▼

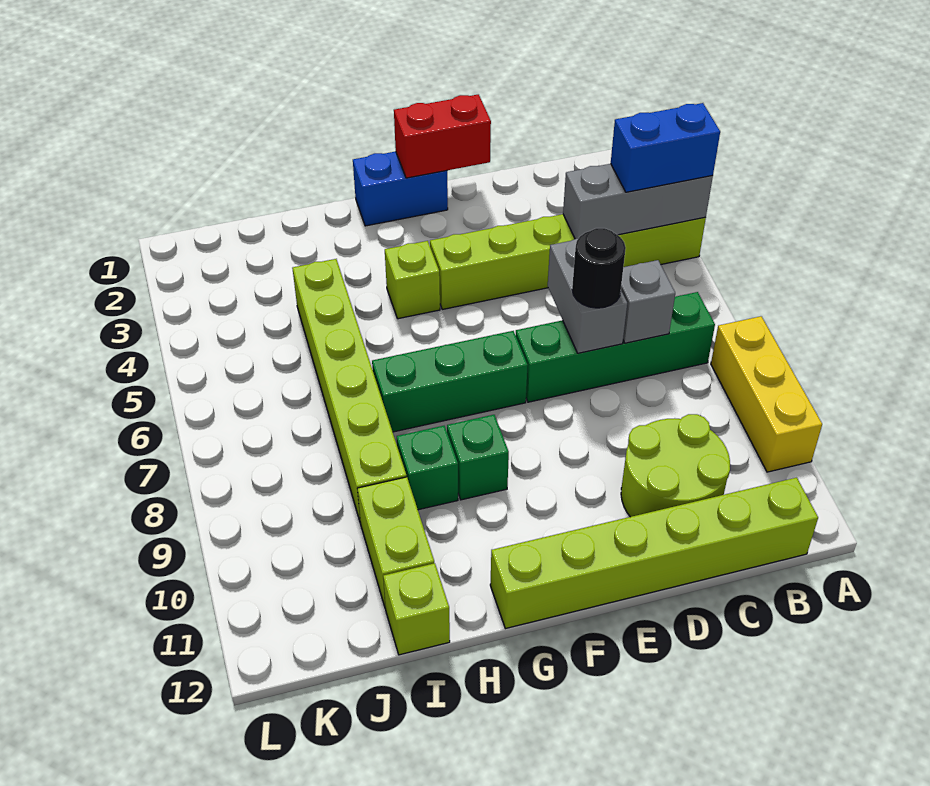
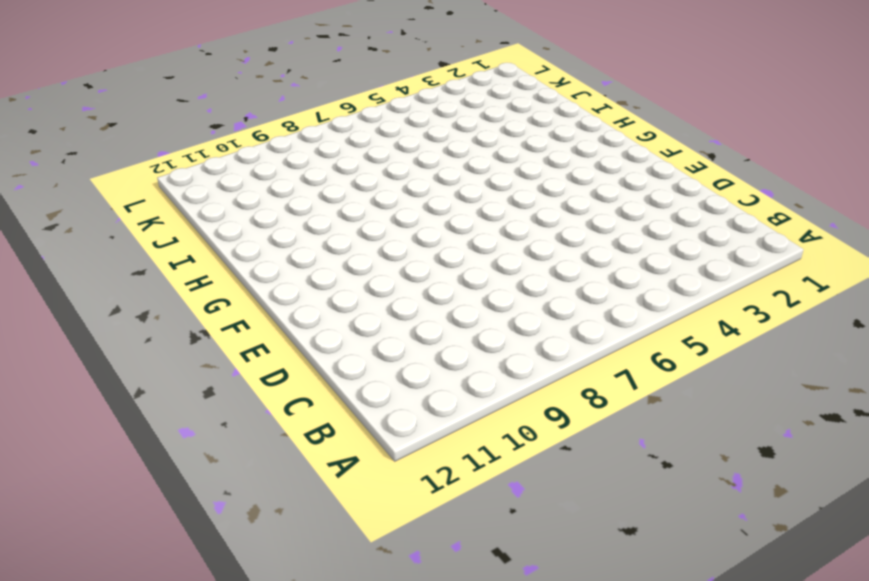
none -> lime brick A4:F4 level 1
none -> yellow brick A8:A10 level 1
none -> green brick B7:E7 level 1

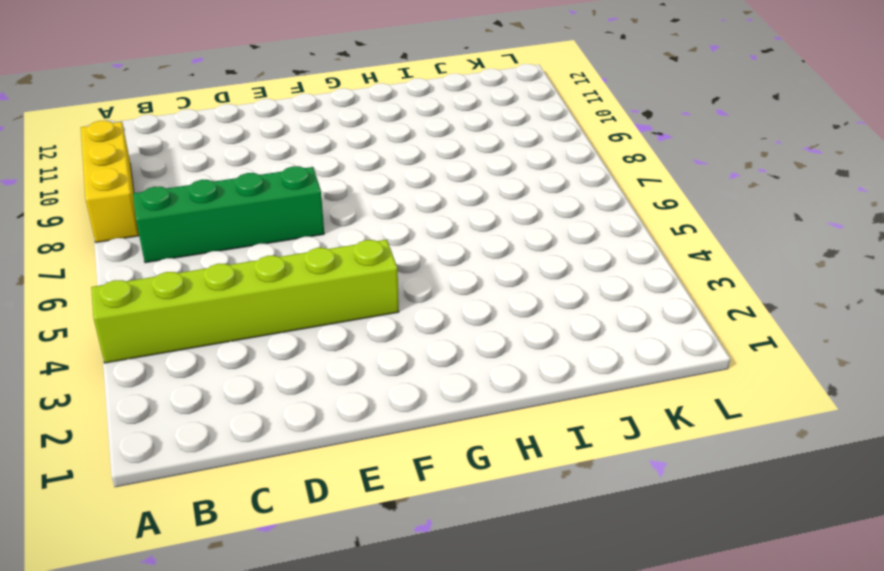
none -> lime brick B12:G12 level 1
none -> lime round brick C10:D11 level 1
none -> blue brick F1:G1 level 1

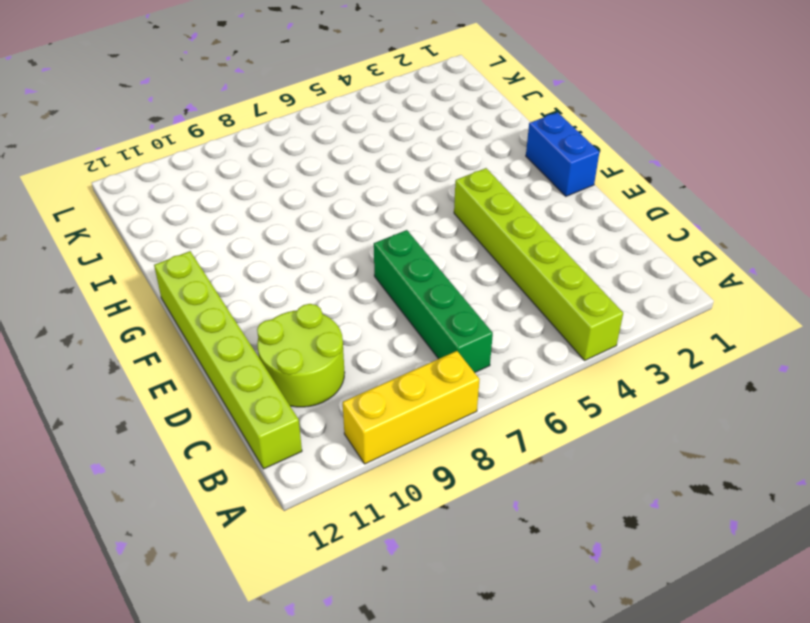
none -> green brick F7:H7 level 1
none -> lime brick G4 level 1
none -> green brick G9 level 1

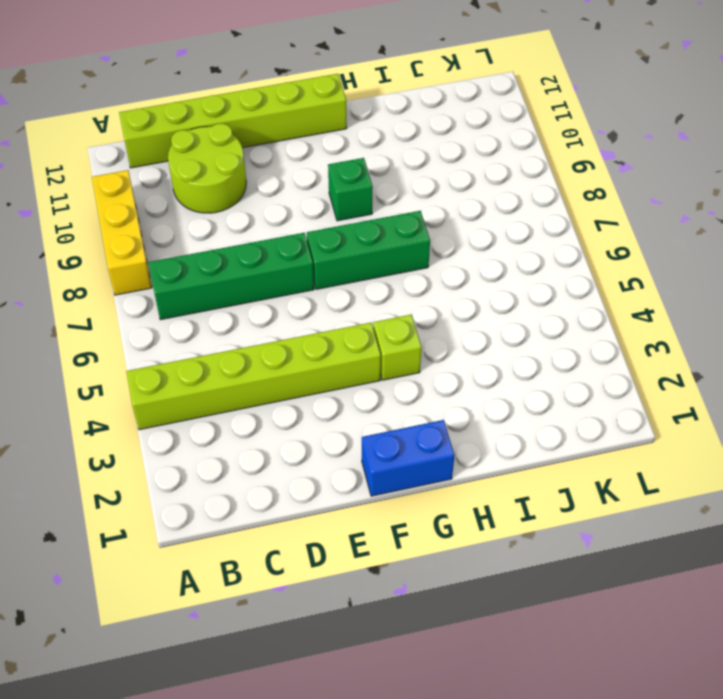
none -> green brick H9 level 1
none -> lime brick I4:I9 level 1
none -> lime brick I10:I11 level 1

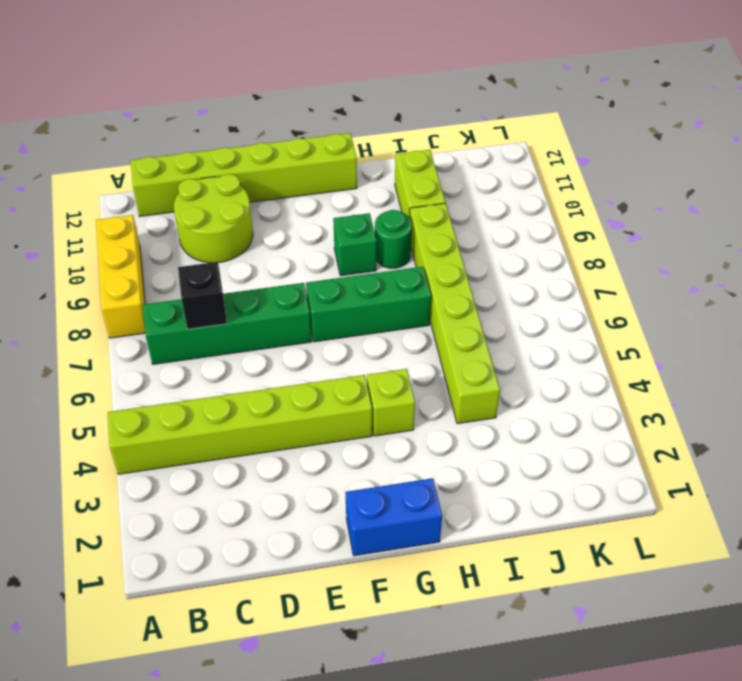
black brick C7 level 2 -> grey brick C7 level 2
green round brick H9 level 1 -> green brick H9 level 1
none -> lime brick I12 level 1
none -> grey brick A4:C4 level 2
none -> grey brick D6:D7 level 2

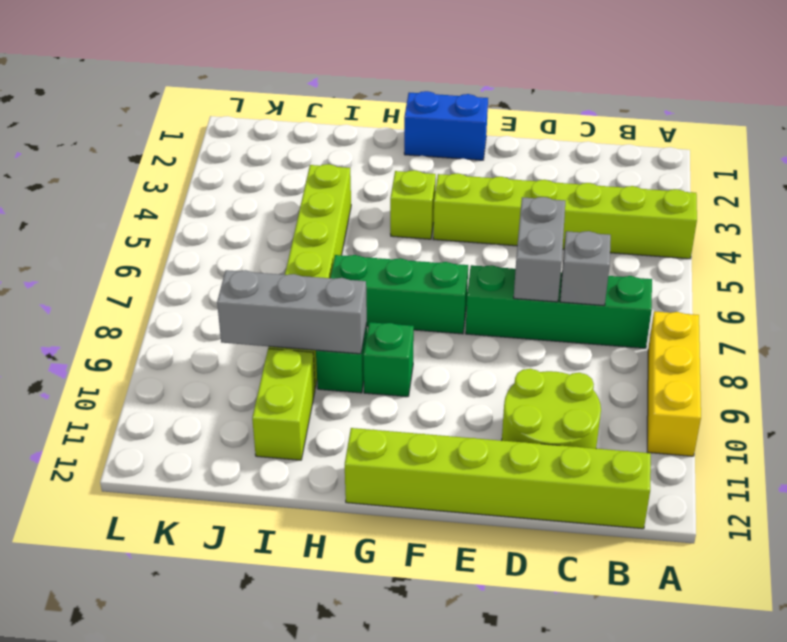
grey brick H9:J9 level 2 -> grey brick A4:C4 level 2
none -> lime brick I12 level 1
none -> red brick E1:F1 level 2
none -> blue brick A4:B4 level 3

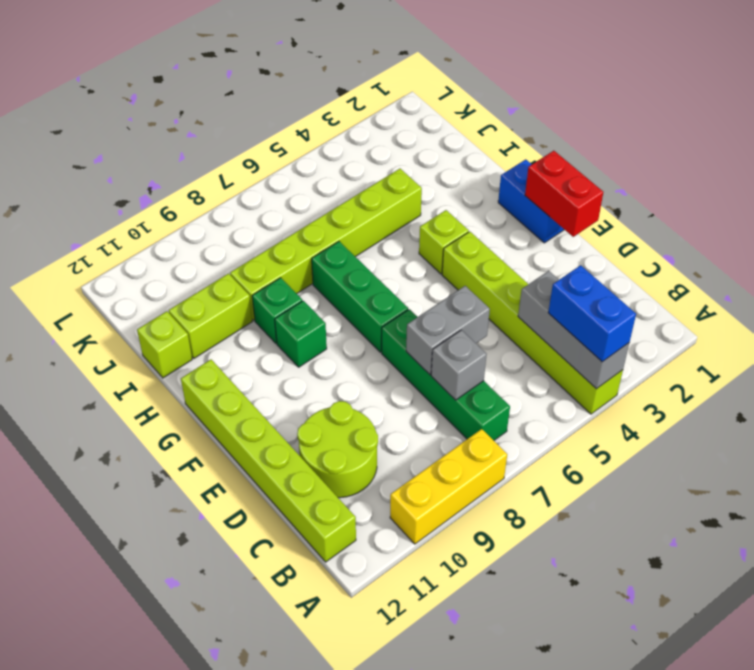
none -> black round brick D7 level 3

▲

Where a line of the entries contains the word "grey", copy that line.

*ANSWER SECTION*
black brick C7 level 2 -> grey brick C7 level 2
none -> grey brick A4:C4 level 2
none -> grey brick D6:D7 level 2
grey brick H9:J9 level 2 -> grey brick A4:C4 level 2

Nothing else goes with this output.